> [Listed records]
###

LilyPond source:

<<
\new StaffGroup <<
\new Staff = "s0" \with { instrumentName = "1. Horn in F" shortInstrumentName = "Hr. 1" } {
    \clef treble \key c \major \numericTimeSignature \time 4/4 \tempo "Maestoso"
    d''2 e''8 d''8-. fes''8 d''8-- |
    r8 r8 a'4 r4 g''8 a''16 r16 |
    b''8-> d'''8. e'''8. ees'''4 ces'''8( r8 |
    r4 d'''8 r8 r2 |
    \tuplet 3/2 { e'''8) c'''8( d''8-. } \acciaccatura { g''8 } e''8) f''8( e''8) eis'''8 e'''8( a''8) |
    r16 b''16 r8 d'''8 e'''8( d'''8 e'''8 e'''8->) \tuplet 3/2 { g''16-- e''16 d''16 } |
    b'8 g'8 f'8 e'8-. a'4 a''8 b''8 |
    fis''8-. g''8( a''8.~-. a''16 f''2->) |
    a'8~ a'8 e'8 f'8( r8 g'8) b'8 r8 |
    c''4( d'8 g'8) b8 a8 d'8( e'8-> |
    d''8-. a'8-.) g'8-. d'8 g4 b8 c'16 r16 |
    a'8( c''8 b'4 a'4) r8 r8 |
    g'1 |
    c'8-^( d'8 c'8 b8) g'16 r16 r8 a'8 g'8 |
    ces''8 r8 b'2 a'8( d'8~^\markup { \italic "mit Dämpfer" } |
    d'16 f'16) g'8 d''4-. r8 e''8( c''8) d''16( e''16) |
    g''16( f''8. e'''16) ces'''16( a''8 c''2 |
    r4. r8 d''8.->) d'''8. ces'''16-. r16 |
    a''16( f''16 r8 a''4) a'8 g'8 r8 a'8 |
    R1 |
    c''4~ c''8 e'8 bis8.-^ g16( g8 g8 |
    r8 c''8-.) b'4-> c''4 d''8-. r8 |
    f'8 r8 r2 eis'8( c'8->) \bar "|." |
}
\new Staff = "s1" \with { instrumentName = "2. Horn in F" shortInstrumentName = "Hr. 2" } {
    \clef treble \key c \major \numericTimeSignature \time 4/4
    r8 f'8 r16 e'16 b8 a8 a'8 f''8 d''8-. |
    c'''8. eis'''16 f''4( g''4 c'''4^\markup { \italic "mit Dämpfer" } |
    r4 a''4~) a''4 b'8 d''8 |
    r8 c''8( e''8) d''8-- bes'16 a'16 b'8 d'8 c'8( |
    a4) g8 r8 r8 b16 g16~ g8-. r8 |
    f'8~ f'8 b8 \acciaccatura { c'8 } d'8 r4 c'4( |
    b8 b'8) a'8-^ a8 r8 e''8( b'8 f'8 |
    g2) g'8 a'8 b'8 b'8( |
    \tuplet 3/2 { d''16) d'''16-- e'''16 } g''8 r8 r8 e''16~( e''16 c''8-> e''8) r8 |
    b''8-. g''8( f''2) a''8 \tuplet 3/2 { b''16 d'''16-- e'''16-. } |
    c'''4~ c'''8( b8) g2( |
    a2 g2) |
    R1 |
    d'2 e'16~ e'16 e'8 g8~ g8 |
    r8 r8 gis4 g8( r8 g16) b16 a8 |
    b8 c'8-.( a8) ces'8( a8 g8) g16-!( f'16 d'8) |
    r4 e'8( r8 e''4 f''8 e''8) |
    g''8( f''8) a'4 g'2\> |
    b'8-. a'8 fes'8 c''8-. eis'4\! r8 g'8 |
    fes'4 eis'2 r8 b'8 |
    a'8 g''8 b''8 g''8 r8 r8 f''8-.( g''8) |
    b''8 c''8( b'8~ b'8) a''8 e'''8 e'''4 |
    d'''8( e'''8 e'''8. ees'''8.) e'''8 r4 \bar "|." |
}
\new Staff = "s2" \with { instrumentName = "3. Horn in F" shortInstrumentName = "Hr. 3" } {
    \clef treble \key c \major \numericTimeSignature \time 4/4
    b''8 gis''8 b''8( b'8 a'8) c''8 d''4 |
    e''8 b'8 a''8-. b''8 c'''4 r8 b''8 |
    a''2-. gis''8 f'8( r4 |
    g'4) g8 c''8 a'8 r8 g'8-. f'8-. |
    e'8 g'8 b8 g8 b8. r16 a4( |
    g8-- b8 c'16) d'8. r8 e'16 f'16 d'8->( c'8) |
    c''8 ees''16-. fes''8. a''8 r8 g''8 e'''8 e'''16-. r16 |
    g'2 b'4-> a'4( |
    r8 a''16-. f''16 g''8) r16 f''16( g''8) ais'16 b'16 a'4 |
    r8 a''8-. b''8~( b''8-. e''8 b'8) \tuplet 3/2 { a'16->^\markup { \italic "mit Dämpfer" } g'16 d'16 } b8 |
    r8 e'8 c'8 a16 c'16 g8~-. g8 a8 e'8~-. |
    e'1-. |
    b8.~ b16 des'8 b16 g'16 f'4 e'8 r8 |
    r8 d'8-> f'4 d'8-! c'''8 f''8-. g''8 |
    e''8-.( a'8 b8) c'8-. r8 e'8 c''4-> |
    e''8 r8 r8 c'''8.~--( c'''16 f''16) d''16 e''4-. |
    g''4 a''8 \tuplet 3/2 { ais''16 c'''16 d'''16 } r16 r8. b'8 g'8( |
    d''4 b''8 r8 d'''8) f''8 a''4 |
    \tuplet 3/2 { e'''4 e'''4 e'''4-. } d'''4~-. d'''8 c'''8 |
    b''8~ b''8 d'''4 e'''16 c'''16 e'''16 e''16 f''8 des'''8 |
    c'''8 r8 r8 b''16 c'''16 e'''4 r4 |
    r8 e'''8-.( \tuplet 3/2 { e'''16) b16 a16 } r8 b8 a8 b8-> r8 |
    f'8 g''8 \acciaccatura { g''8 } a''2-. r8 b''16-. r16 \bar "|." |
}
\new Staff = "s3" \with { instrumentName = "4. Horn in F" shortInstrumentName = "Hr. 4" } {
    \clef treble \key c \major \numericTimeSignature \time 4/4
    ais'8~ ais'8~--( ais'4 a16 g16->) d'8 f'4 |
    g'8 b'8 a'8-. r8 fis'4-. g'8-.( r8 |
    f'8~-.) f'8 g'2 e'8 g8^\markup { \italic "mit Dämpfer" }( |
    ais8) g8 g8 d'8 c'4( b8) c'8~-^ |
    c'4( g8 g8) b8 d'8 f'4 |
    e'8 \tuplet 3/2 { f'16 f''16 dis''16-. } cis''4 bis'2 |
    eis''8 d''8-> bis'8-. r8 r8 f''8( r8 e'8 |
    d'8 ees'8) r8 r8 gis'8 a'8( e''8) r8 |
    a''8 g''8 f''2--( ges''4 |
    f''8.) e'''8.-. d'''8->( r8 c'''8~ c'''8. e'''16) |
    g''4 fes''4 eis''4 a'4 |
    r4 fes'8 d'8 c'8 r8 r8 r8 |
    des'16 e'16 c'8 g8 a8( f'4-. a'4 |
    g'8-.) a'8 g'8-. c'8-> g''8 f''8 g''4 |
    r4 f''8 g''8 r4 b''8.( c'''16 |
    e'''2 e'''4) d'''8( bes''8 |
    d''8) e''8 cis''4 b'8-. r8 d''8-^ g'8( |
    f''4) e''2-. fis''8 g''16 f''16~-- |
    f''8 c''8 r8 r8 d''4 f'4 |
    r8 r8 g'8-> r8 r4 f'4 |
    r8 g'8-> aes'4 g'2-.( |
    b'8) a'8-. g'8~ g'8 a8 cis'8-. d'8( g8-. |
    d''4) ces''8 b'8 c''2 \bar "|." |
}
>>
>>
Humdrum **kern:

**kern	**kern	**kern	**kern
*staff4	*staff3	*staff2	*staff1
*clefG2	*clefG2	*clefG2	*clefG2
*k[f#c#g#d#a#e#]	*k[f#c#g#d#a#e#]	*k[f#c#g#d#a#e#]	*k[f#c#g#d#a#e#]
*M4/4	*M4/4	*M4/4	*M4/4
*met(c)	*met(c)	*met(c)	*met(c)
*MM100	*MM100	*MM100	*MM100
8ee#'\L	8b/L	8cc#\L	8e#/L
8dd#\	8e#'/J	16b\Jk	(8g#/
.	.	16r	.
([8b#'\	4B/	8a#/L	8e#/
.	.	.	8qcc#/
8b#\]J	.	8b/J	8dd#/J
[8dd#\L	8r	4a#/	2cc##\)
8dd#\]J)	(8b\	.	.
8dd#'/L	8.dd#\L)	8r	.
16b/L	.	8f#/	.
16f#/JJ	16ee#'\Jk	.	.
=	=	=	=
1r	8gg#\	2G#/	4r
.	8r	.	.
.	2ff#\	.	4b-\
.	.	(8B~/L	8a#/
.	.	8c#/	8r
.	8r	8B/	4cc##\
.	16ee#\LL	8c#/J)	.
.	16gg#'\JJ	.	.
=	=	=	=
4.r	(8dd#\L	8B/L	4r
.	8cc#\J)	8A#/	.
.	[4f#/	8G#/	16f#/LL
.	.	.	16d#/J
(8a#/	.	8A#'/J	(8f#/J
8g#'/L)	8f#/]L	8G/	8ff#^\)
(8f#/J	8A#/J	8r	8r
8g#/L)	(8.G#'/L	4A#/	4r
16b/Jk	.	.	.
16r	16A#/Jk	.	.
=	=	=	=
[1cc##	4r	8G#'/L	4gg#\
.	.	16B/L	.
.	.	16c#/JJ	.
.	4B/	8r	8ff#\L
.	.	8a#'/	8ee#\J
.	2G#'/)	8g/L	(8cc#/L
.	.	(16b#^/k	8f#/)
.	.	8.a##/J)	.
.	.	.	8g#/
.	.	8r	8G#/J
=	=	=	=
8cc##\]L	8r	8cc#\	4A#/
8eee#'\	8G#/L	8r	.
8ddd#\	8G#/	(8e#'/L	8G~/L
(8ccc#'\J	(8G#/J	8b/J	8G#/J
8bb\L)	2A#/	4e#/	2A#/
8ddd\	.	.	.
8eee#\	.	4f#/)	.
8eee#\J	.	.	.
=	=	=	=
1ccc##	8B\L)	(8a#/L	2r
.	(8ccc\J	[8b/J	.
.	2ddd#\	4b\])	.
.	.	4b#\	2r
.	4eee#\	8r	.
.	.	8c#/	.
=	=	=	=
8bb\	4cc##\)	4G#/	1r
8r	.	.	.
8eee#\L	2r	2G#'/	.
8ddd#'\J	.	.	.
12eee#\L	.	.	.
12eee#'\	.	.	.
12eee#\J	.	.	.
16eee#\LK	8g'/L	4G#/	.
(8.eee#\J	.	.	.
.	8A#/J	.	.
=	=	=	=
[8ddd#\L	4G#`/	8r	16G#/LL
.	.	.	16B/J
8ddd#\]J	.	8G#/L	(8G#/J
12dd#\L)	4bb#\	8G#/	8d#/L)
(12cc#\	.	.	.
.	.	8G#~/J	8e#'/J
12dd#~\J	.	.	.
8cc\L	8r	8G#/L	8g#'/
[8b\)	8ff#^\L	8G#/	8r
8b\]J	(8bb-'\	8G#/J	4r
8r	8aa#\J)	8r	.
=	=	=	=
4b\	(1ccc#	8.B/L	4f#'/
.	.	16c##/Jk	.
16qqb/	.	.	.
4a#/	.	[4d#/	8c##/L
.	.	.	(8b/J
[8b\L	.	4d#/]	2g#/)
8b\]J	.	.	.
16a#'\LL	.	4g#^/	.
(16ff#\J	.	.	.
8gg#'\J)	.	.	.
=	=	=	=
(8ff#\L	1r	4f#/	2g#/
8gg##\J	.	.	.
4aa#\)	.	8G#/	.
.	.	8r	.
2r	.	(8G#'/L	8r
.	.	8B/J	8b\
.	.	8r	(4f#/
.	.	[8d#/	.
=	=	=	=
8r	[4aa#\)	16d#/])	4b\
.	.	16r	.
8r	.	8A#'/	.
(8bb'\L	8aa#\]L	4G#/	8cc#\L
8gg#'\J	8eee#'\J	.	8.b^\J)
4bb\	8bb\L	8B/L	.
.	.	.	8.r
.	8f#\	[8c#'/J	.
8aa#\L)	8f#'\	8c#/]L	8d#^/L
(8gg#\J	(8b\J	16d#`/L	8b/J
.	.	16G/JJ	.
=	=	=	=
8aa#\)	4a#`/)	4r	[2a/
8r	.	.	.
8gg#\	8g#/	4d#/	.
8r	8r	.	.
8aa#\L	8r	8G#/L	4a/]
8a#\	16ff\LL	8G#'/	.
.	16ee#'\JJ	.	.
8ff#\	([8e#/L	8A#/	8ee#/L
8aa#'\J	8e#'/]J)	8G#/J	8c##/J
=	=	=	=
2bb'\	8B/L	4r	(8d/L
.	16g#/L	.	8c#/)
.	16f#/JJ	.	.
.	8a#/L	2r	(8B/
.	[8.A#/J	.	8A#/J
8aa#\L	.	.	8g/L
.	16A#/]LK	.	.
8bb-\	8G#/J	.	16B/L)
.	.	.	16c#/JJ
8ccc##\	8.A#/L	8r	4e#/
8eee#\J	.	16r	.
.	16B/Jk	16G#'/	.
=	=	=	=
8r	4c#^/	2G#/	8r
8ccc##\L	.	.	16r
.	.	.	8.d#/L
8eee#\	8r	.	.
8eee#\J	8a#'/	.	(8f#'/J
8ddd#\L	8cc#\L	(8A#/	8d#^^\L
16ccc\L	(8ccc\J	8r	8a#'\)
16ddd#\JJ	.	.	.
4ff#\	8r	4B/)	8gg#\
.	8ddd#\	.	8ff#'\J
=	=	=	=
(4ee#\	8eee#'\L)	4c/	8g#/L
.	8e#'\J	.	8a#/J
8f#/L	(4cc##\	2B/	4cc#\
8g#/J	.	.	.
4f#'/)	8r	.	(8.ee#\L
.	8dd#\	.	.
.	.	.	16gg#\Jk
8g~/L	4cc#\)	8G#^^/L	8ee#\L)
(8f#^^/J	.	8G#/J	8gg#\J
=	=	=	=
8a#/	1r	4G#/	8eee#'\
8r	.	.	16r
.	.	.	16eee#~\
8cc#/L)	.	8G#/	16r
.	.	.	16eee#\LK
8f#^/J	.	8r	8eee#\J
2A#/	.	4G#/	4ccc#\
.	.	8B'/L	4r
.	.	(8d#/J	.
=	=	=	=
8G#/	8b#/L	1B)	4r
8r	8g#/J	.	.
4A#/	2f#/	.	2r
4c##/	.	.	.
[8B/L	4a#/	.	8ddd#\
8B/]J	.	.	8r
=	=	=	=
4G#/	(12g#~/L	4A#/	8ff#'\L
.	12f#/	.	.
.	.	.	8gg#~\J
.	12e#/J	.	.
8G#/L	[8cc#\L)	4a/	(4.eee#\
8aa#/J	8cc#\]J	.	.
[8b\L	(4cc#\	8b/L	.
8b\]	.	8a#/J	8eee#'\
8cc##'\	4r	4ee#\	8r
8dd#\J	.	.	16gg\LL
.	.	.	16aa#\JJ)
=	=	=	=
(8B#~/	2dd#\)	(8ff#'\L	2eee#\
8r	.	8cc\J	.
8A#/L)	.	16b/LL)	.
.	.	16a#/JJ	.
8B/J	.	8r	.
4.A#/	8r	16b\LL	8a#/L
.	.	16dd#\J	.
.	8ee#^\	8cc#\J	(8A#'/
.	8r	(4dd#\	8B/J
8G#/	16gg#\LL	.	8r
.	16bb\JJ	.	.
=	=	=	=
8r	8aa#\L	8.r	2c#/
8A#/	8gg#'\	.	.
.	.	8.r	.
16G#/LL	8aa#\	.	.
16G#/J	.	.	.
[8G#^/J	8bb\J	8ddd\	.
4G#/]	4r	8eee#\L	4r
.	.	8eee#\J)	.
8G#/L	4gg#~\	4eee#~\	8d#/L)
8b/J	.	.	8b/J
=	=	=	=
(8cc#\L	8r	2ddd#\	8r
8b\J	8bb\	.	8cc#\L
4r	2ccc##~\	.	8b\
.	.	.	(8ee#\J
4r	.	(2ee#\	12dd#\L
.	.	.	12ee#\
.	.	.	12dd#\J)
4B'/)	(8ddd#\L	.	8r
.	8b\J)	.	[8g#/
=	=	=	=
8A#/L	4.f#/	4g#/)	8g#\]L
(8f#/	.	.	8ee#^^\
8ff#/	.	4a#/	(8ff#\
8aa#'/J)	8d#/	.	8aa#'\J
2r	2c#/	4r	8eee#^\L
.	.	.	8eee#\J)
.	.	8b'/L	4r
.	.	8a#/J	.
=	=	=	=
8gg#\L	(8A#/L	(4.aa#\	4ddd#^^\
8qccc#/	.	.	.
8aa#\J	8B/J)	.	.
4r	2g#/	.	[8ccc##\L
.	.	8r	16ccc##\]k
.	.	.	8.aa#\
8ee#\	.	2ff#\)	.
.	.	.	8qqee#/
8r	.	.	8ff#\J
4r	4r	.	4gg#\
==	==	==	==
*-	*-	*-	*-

###

Report every line of the records that contains the string "acciaccatura", matching case exactly.

> [Finished task]
    \tuplet 3/2 { e'''8) c'''8( d''8-. } \acciaccatura { g''8 } e''8) f''8( e''8) eis'''8 e'''8( a''8) |
    f'8~ f'8 b8 \acciaccatura { c'8 } d'8 r4 c'4( |
    f'8 g''8 \acciaccatura { g''8 } a''2-. r8 b''16-. r16 \bar "|." |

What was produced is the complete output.